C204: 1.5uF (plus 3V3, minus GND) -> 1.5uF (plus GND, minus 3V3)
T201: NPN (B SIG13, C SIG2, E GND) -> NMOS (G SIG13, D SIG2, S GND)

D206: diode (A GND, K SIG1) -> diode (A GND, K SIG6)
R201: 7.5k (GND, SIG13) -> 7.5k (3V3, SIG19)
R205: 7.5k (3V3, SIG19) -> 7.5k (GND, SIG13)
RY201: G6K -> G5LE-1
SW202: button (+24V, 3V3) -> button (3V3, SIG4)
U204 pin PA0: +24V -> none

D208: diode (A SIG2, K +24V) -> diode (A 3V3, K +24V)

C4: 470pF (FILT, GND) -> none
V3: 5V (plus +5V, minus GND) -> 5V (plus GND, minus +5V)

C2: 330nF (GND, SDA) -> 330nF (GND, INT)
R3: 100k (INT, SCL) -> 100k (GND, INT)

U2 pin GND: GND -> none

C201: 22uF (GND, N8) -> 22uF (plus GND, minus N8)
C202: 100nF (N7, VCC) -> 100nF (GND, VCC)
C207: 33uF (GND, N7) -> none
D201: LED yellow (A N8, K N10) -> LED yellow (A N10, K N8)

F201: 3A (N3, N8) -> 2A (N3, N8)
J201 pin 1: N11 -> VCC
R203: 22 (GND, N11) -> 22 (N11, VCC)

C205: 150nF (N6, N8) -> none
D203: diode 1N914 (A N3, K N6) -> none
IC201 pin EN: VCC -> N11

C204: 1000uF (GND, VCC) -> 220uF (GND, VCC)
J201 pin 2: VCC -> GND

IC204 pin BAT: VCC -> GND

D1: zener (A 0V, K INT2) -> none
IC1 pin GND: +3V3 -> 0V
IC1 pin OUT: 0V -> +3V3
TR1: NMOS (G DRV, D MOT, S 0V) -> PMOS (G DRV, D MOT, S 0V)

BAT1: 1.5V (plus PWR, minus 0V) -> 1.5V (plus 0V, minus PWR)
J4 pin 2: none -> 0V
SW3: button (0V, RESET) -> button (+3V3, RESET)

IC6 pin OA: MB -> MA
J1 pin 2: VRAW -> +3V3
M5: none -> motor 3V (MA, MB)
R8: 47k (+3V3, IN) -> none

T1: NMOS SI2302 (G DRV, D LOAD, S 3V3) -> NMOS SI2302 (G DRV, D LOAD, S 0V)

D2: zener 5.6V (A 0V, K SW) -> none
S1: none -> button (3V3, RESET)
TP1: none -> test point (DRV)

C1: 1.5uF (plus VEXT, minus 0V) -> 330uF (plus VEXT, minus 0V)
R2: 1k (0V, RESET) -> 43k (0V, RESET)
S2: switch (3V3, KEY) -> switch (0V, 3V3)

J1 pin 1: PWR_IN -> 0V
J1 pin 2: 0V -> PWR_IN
========
Write the entries out once more, exactly as they appear.

C204: 1.5uF (plus 3V3, minus GND) -> 1.5uF (plus GND, minus 3V3)
T201: NPN (B SIG13, C SIG2, E GND) -> NMOS (G SIG13, D SIG2, S GND)

D206: diode (A GND, K SIG1) -> diode (A GND, K SIG6)
R201: 7.5k (GND, SIG13) -> 7.5k (3V3, SIG19)
R205: 7.5k (3V3, SIG19) -> 7.5k (GND, SIG13)
RY201: G6K -> G5LE-1
SW202: button (+24V, 3V3) -> button (3V3, SIG4)
U204 pin PA0: +24V -> none

D208: diode (A SIG2, K +24V) -> diode (A 3V3, K +24V)

C4: 470pF (FILT, GND) -> none
V3: 5V (plus +5V, minus GND) -> 5V (plus GND, minus +5V)

C2: 330nF (GND, SDA) -> 330nF (GND, INT)
R3: 100k (INT, SCL) -> 100k (GND, INT)

U2 pin GND: GND -> none

C201: 22uF (GND, N8) -> 22uF (plus GND, minus N8)
C202: 100nF (N7, VCC) -> 100nF (GND, VCC)
C207: 33uF (GND, N7) -> none
D201: LED yellow (A N8, K N10) -> LED yellow (A N10, K N8)

F201: 3A (N3, N8) -> 2A (N3, N8)
J201 pin 1: N11 -> VCC
R203: 22 (GND, N11) -> 22 (N11, VCC)

C205: 150nF (N6, N8) -> none
D203: diode 1N914 (A N3, K N6) -> none
IC201 pin EN: VCC -> N11

C204: 1000uF (GND, VCC) -> 220uF (GND, VCC)
J201 pin 2: VCC -> GND

IC204 pin BAT: VCC -> GND

D1: zener (A 0V, K INT2) -> none
IC1 pin GND: +3V3 -> 0V
IC1 pin OUT: 0V -> +3V3
TR1: NMOS (G DRV, D MOT, S 0V) -> PMOS (G DRV, D MOT, S 0V)

BAT1: 1.5V (plus PWR, minus 0V) -> 1.5V (plus 0V, minus PWR)
J4 pin 2: none -> 0V
SW3: button (0V, RESET) -> button (+3V3, RESET)

IC6 pin OA: MB -> MA
J1 pin 2: VRAW -> +3V3
M5: none -> motor 3V (MA, MB)
R8: 47k (+3V3, IN) -> none

T1: NMOS SI2302 (G DRV, D LOAD, S 3V3) -> NMOS SI2302 (G DRV, D LOAD, S 0V)

D2: zener 5.6V (A 0V, K SW) -> none
S1: none -> button (3V3, RESET)
TP1: none -> test point (DRV)

C1: 1.5uF (plus VEXT, minus 0V) -> 330uF (plus VEXT, minus 0V)
R2: 1k (0V, RESET) -> 43k (0V, RESET)
S2: switch (3V3, KEY) -> switch (0V, 3V3)

J1 pin 1: PWR_IN -> 0V
J1 pin 2: 0V -> PWR_IN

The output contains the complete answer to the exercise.